PROBLEM DETAILS:
Among the entries below, how many lines have the word "rolling"? Answer only with the number.

Data items
◆ ◆ ◆ ◆ ◆

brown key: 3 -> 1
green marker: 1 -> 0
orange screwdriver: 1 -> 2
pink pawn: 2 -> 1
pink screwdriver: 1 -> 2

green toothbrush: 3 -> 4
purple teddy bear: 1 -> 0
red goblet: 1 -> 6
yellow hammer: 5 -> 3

◆ ◆ ◆ ◆ ◆

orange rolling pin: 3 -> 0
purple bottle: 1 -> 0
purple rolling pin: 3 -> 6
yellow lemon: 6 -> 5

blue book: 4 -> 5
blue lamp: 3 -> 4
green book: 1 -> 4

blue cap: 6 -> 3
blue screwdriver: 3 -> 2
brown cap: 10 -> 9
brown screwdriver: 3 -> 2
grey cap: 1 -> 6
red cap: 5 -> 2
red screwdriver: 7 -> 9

◆ ◆ ◆ ◆ ◆

FINAL ANSWER:
2